* _Instructions for the task_
Retype every entry precisely and keep each line whole.
------ Input
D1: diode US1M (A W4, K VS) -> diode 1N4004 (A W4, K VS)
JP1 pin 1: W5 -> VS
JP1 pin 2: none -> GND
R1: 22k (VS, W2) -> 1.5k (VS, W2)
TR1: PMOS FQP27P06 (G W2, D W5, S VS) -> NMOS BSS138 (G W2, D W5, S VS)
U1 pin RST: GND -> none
------------
* _Response for this exercise_
D1: diode US1M (A W4, K VS) -> diode 1N4004 (A W4, K VS)
JP1 pin 1: W5 -> VS
JP1 pin 2: none -> GND
R1: 22k (VS, W2) -> 1.5k (VS, W2)
TR1: PMOS FQP27P06 (G W2, D W5, S VS) -> NMOS BSS138 (G W2, D W5, S VS)
U1 pin RST: GND -> none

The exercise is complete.